▸ **What needs to be done**: Restate every record exactly as it is written, while omitting the pictures it holds.

▸ **Records**:
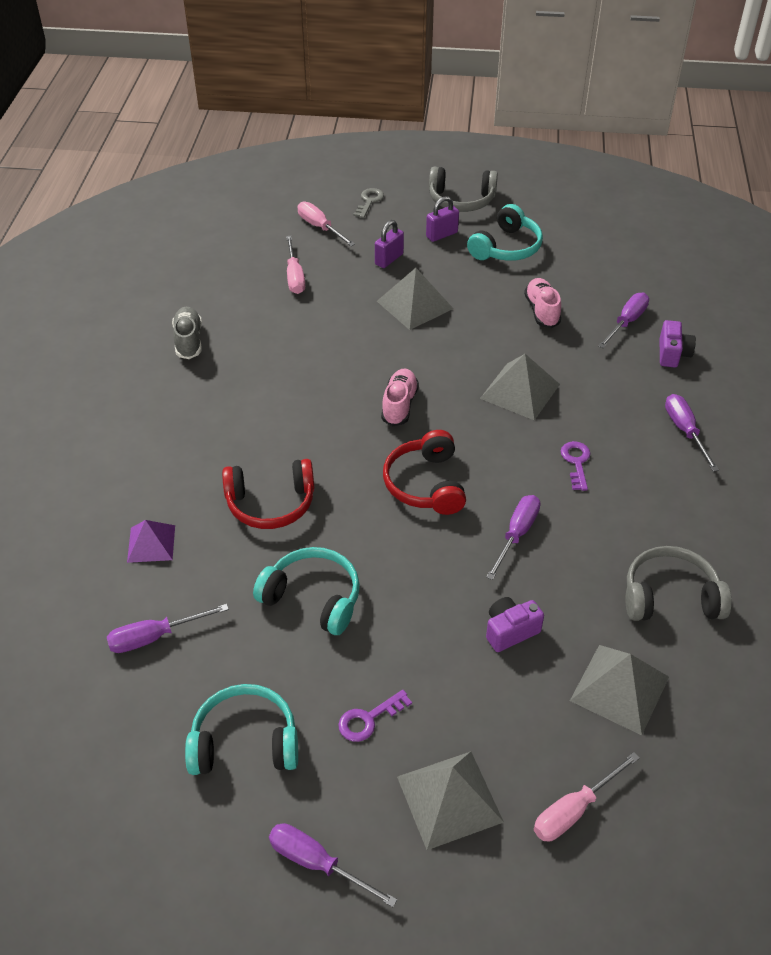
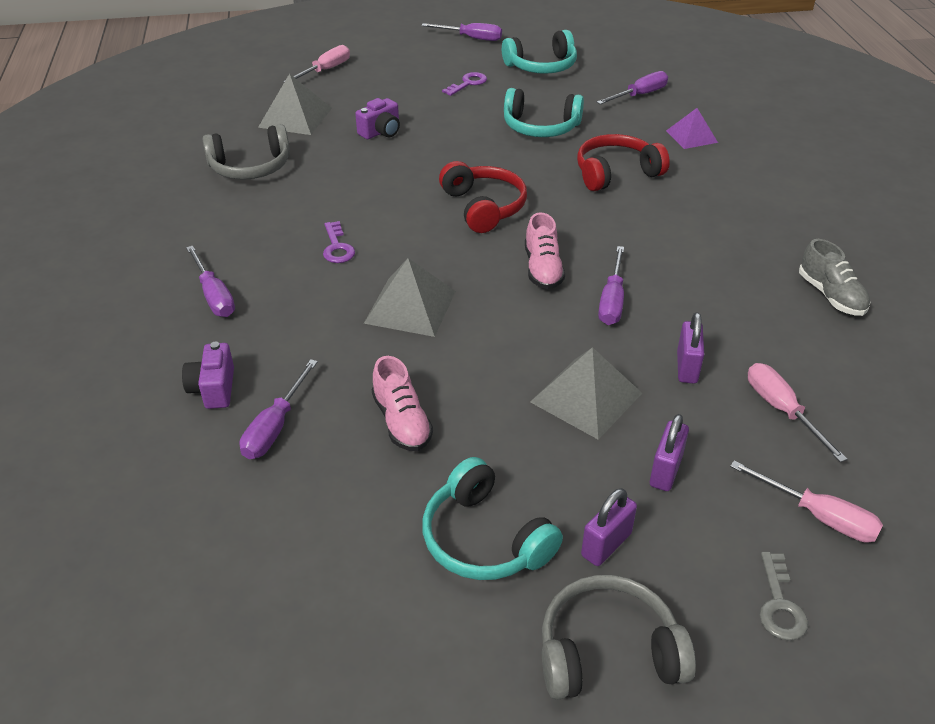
camera: 165 degrees right, 5 degrees down
grey pyramid [397,751,504,850] -> none
turquoise headphones [467,204,543,261] -> turquoise headphones turned 60 degrees counterclockwise [422,457,563,580]
purple screwdriver [486,495,540,580] -> purple screwdriver moved to [598,246,624,325]
none -> purple padlock [677,312,704,384]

▸ **Solution to the problem**:
camera: 165 degrees right, 5 degrees down
grey pyramid [397,751,504,850] -> none
turquoise headphones [467,204,543,261] -> turquoise headphones turned 60 degrees counterclockwise [422,457,563,580]
purple screwdriver [486,495,540,580] -> purple screwdriver moved to [598,246,624,325]
none -> purple padlock [677,312,704,384]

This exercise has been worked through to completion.